### What is required
The finished copy should match every record exactly and contain no pictures.

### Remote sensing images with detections
========================
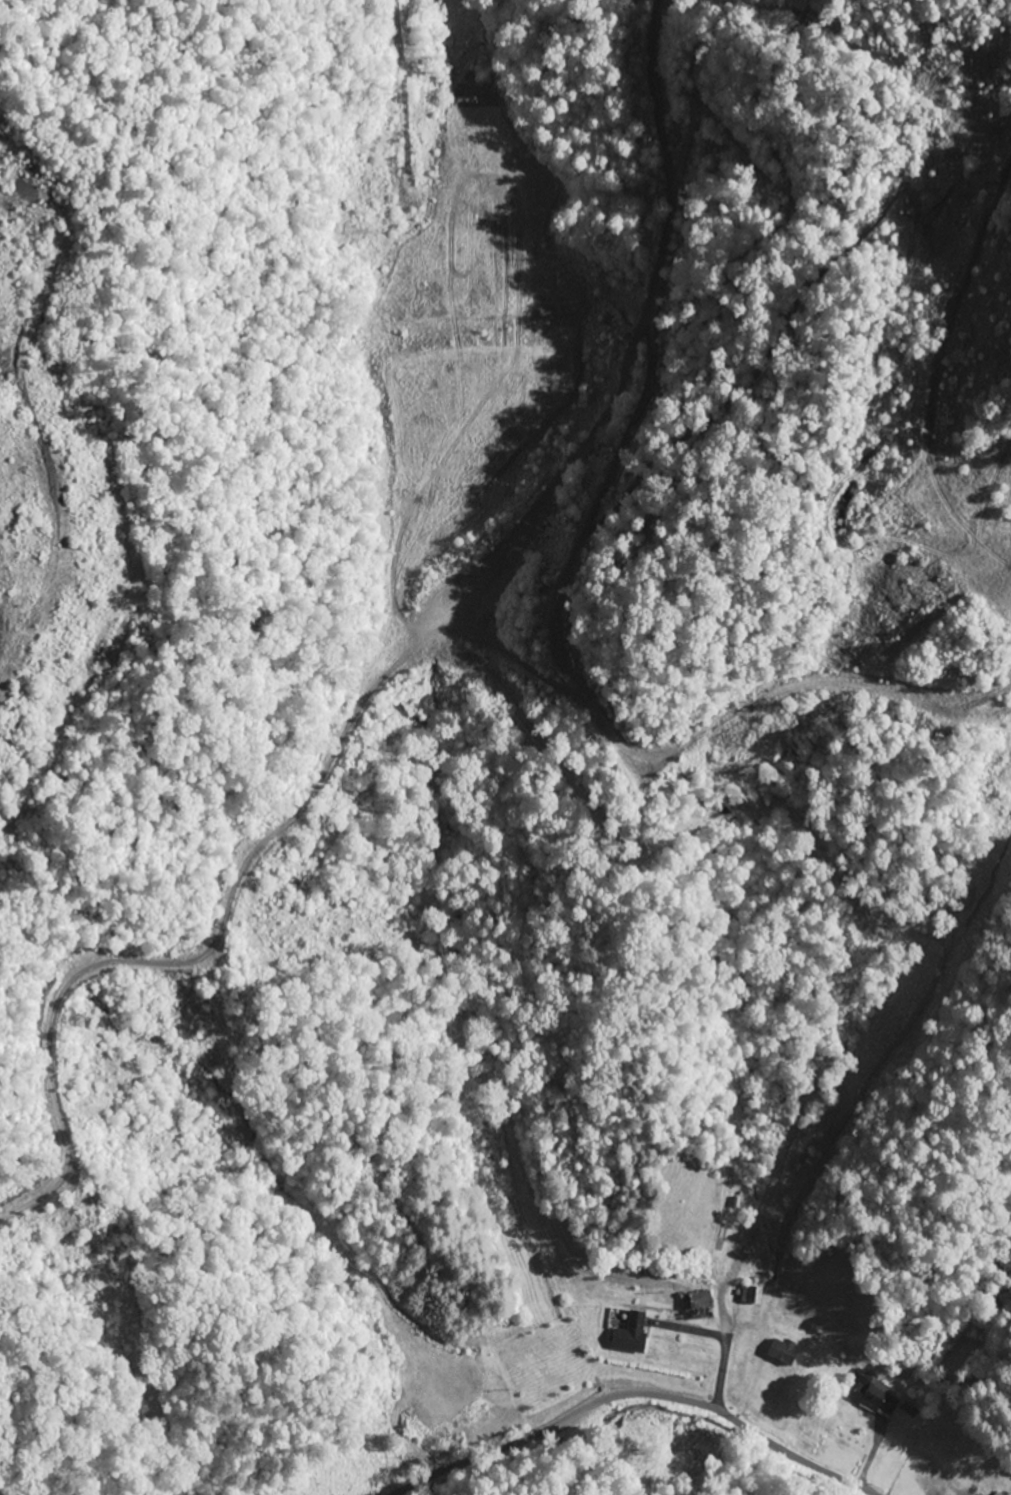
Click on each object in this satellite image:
building: (751, 1292)
building: (697, 1303)
building: (631, 1334)
building: (782, 1351)
road: (636, 1393)
building: (875, 1399)

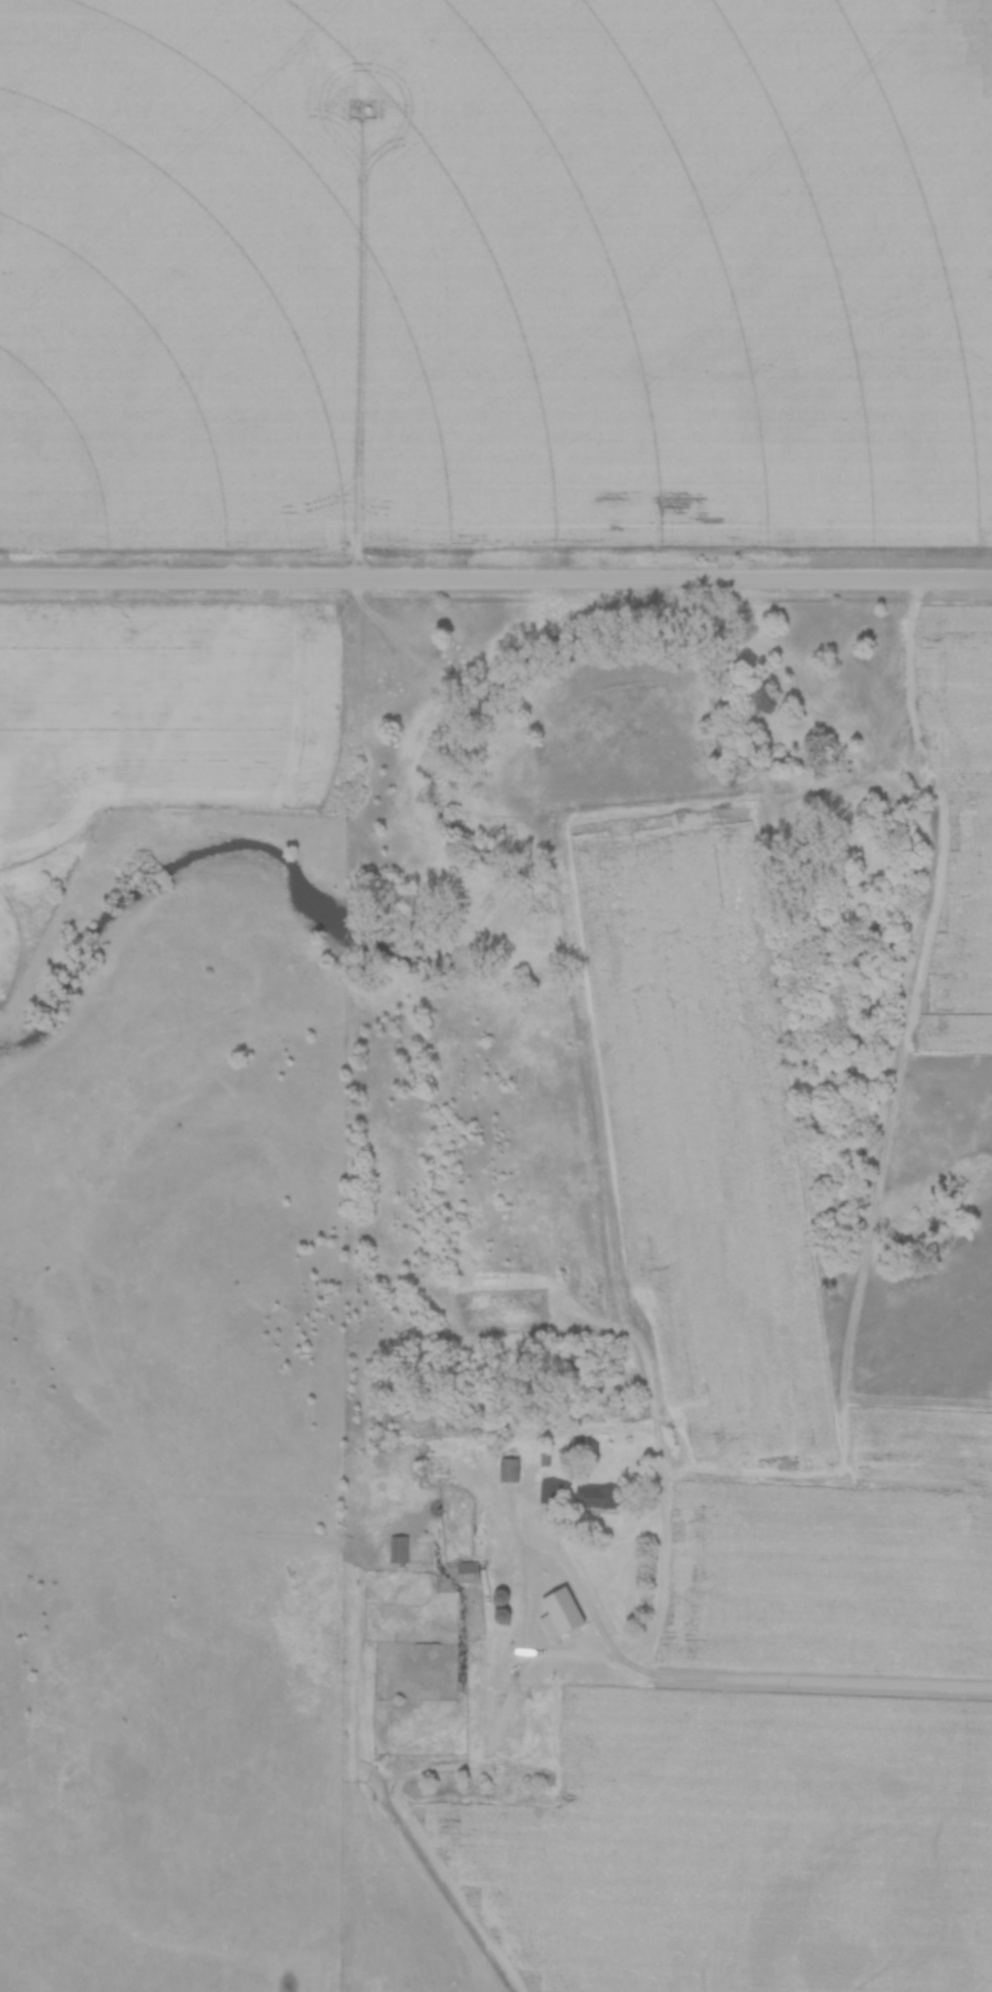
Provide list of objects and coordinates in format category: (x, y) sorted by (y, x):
road: (495, 578)
building: (543, 1459)
building: (509, 1469)
building: (551, 1491)
building: (600, 1495)
building: (398, 1548)
road: (529, 1566)
building: (470, 1571)
building: (562, 1613)
road: (805, 1683)

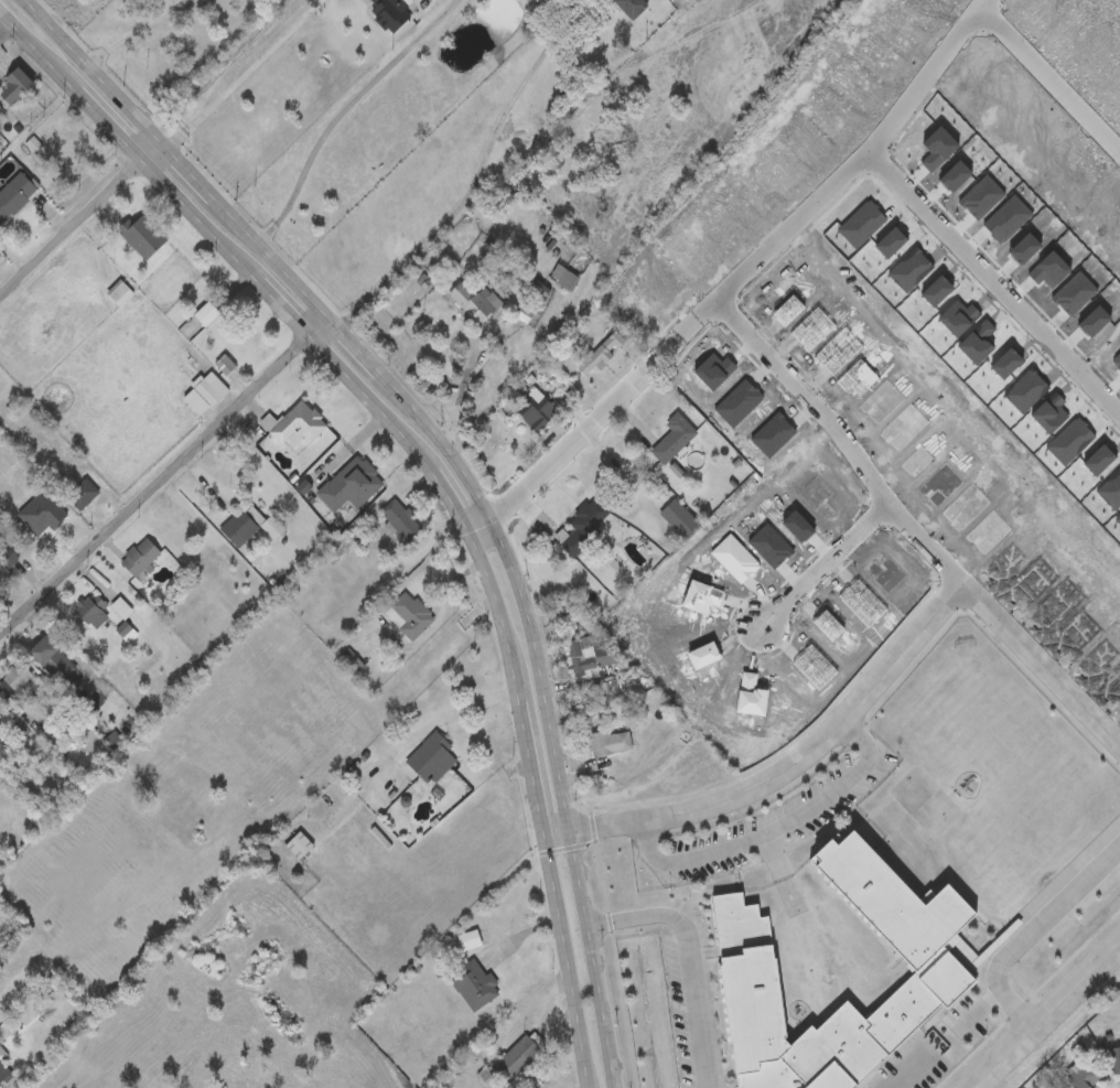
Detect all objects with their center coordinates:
building: (632, 8)
building: (392, 13)
road: (3, 29)
road: (129, 30)
road: (618, 74)
road: (1052, 76)
road: (238, 77)
building: (17, 87)
building: (2, 111)
road: (339, 113)
road: (471, 179)
road: (831, 196)
building: (15, 197)
road: (76, 222)
building: (143, 237)
building: (566, 280)
road: (998, 280)
building: (119, 294)
building: (475, 304)
building: (207, 316)
building: (601, 356)
building: (206, 395)
road: (459, 396)
building: (537, 413)
building: (297, 426)
road: (632, 426)
road: (849, 436)
building: (674, 440)
road: (565, 460)
road: (455, 468)
road: (435, 477)
road: (161, 480)
building: (351, 486)
building: (82, 495)
road: (531, 518)
building: (49, 520)
building: (680, 520)
building: (401, 521)
building: (170, 527)
building: (582, 528)
building: (273, 529)
building: (239, 530)
building: (140, 559)
building: (8, 563)
road: (828, 566)
building: (122, 609)
building: (410, 617)
building: (53, 661)
building: (585, 663)
road: (1038, 667)
building: (15, 681)
building: (1, 713)
road: (435, 716)
building: (611, 745)
building: (433, 761)
road: (784, 771)
building: (614, 824)
road: (770, 828)
building: (300, 847)
road: (1033, 933)
building: (470, 942)
road: (687, 957)
building: (743, 957)
building: (475, 986)
road: (1043, 1014)
building: (1113, 1057)
building: (512, 1064)
building: (1079, 1072)
building: (3, 1075)

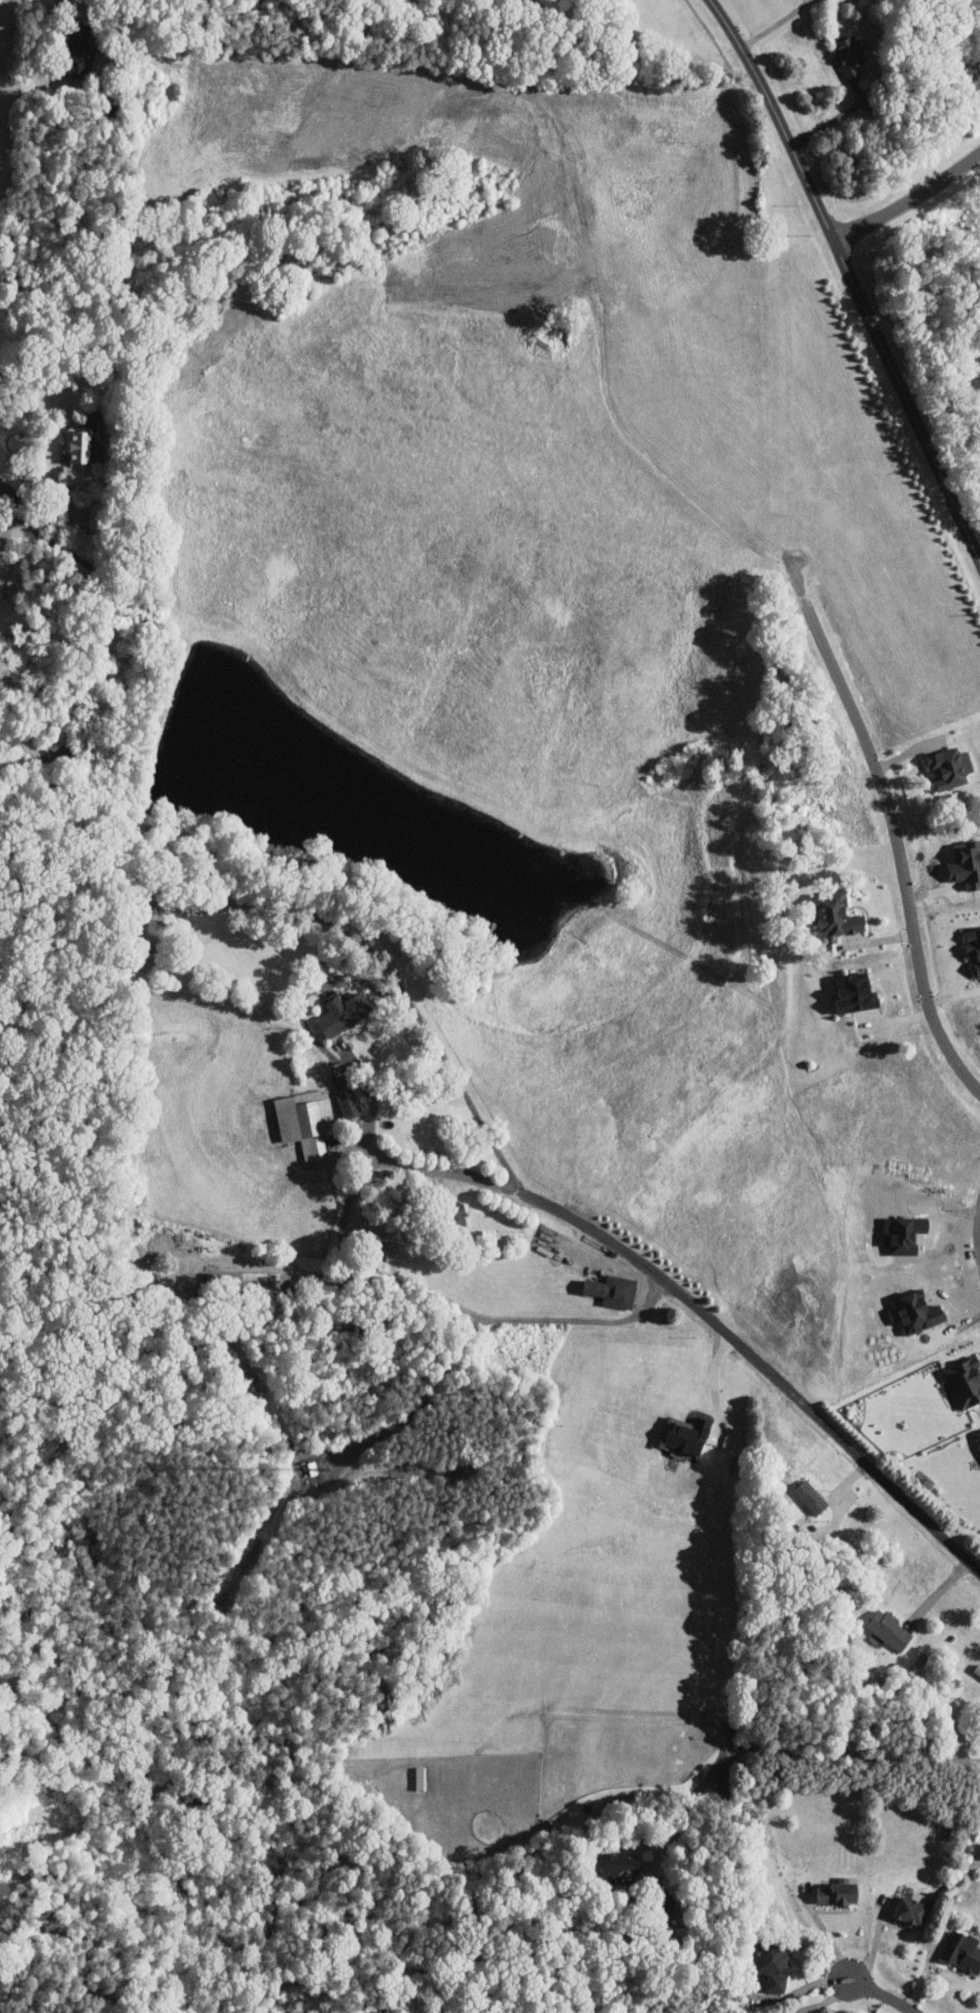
========================
### Answer space
Click on each object in this satellite image:
building: (751, 1292)
building: (697, 1303)
building: (631, 1334)
building: (782, 1351)
road: (636, 1393)
building: (875, 1399)

Provide list of objects and coordinates in format category: (x, y) sorted by (y, x):
road: (495, 578)
building: (543, 1459)
building: (509, 1469)
building: (551, 1491)
building: (600, 1495)
building: (398, 1548)
road: (529, 1566)
building: (470, 1571)
building: (562, 1613)
road: (805, 1683)

Detect all objects with their center coordinates:
building: (632, 8)
building: (392, 13)
road: (3, 29)
road: (129, 30)
road: (618, 74)
road: (1052, 76)
road: (238, 77)
building: (17, 87)
building: (2, 111)
road: (339, 113)
road: (471, 179)
road: (831, 196)
building: (15, 197)
road: (76, 222)
building: (143, 237)
building: (566, 280)
road: (998, 280)
building: (119, 294)
building: (475, 304)
building: (207, 316)
building: (601, 356)
building: (206, 395)
road: (459, 396)
building: (537, 413)
building: (297, 426)
road: (632, 426)
road: (849, 436)
building: (674, 440)
road: (565, 460)
road: (455, 468)
road: (435, 477)
road: (161, 480)
building: (351, 486)
building: (82, 495)
road: (531, 518)
building: (49, 520)
building: (680, 520)
building: (401, 521)
building: (170, 527)
building: (582, 528)
building: (273, 529)
building: (239, 530)
building: (140, 559)
building: (8, 563)
road: (828, 566)
building: (122, 609)
building: (410, 617)
building: (53, 661)
building: (585, 663)
road: (1038, 667)
building: (15, 681)
building: (1, 713)
road: (435, 716)
building: (611, 745)
building: (433, 761)
road: (784, 771)
building: (614, 824)
road: (770, 828)
building: (300, 847)
road: (1033, 933)
building: (470, 942)
road: (687, 957)
building: (743, 957)
building: (475, 986)
road: (1043, 1014)
building: (1113, 1057)
building: (512, 1064)
building: (1079, 1072)
building: (3, 1075)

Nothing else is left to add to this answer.